> [REQUIREMENT]: Write out the entries below in full, exactly as given.

Top of DATA UNDER STUDY

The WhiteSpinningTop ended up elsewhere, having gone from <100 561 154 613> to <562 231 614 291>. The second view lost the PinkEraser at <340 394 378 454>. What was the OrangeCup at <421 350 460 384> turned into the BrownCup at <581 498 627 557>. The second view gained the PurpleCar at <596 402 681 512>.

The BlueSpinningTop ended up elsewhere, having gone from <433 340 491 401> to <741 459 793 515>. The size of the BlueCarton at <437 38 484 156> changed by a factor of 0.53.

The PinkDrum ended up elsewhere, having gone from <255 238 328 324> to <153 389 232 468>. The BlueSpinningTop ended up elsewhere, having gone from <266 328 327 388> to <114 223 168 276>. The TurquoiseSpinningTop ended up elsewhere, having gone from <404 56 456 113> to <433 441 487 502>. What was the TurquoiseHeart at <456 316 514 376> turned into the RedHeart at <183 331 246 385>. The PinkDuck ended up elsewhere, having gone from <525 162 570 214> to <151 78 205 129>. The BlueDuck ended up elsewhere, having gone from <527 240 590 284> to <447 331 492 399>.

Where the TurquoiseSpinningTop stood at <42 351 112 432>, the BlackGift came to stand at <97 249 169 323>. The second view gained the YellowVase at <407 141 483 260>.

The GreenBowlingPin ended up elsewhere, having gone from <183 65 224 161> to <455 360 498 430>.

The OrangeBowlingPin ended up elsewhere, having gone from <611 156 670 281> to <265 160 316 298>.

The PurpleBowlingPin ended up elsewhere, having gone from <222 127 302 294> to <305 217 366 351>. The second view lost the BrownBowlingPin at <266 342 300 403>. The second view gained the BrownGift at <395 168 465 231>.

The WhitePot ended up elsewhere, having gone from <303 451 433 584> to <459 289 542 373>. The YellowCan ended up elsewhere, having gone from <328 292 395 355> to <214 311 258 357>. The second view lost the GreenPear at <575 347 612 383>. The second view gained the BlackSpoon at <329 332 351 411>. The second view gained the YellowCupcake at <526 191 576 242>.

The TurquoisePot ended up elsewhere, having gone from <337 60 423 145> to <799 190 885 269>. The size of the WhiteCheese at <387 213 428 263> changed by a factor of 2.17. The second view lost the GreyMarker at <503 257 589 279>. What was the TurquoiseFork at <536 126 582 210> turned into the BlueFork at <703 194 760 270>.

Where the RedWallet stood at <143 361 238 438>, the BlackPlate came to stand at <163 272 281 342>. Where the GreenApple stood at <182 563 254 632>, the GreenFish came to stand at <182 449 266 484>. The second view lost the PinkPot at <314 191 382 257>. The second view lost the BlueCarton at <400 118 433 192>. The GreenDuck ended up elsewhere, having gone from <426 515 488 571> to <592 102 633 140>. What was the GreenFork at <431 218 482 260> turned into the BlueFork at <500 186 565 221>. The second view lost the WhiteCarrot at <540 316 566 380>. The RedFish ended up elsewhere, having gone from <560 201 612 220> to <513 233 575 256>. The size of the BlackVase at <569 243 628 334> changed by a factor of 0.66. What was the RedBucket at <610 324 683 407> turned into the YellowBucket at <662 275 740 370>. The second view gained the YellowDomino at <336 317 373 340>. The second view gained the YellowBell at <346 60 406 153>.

Bottom of DATA UNDER STUDY

> [THE ANSWER]:
The WhiteSpinningTop ended up elsewhere, having gone from <100 561 154 613> to <562 231 614 291>. The second view lost the PinkEraser at <340 394 378 454>. What was the OrangeCup at <421 350 460 384> turned into the BrownCup at <581 498 627 557>. The second view gained the PurpleCar at <596 402 681 512>.

The BlueSpinningTop ended up elsewhere, having gone from <433 340 491 401> to <741 459 793 515>. The size of the BlueCarton at <437 38 484 156> changed by a factor of 0.53.

The PinkDrum ended up elsewhere, having gone from <255 238 328 324> to <153 389 232 468>. The BlueSpinningTop ended up elsewhere, having gone from <266 328 327 388> to <114 223 168 276>. The TurquoiseSpinningTop ended up elsewhere, having gone from <404 56 456 113> to <433 441 487 502>. What was the TurquoiseHeart at <456 316 514 376> turned into the RedHeart at <183 331 246 385>. The PinkDuck ended up elsewhere, having gone from <525 162 570 214> to <151 78 205 129>. The BlueDuck ended up elsewhere, having gone from <527 240 590 284> to <447 331 492 399>.

Where the TurquoiseSpinningTop stood at <42 351 112 432>, the BlackGift came to stand at <97 249 169 323>. The second view gained the YellowVase at <407 141 483 260>.

The GreenBowlingPin ended up elsewhere, having gone from <183 65 224 161> to <455 360 498 430>.

The OrangeBowlingPin ended up elsewhere, having gone from <611 156 670 281> to <265 160 316 298>.

The PurpleBowlingPin ended up elsewhere, having gone from <222 127 302 294> to <305 217 366 351>. The second view lost the BrownBowlingPin at <266 342 300 403>. The second view gained the BrownGift at <395 168 465 231>.

The WhitePot ended up elsewhere, having gone from <303 451 433 584> to <459 289 542 373>. The YellowCan ended up elsewhere, having gone from <328 292 395 355> to <214 311 258 357>. The second view lost the GreenPear at <575 347 612 383>. The second view gained the BlackSpoon at <329 332 351 411>. The second view gained the YellowCupcake at <526 191 576 242>.

The TurquoisePot ended up elsewhere, having gone from <337 60 423 145> to <799 190 885 269>. The size of the WhiteCheese at <387 213 428 263> changed by a factor of 2.17. The second view lost the GreyMarker at <503 257 589 279>. What was the TurquoiseFork at <536 126 582 210> turned into the BlueFork at <703 194 760 270>.

Where the RedWallet stood at <143 361 238 438>, the BlackPlate came to stand at <163 272 281 342>. Where the GreenApple stood at <182 563 254 632>, the GreenFish came to stand at <182 449 266 484>. The second view lost the PinkPot at <314 191 382 257>. The second view lost the BlueCarton at <400 118 433 192>. The GreenDuck ended up elsewhere, having gone from <426 515 488 571> to <592 102 633 140>. What was the GreenFork at <431 218 482 260> turned into the BlueFork at <500 186 565 221>. The second view lost the WhiteCarrot at <540 316 566 380>. The RedFish ended up elsewhere, having gone from <560 201 612 220> to <513 233 575 256>. The size of the BlackVase at <569 243 628 334> changed by a factor of 0.66. What was the RedBucket at <610 324 683 407> turned into the YellowBucket at <662 275 740 370>. The second view gained the YellowDomino at <336 317 373 340>. The second view gained the YellowBell at <346 60 406 153>.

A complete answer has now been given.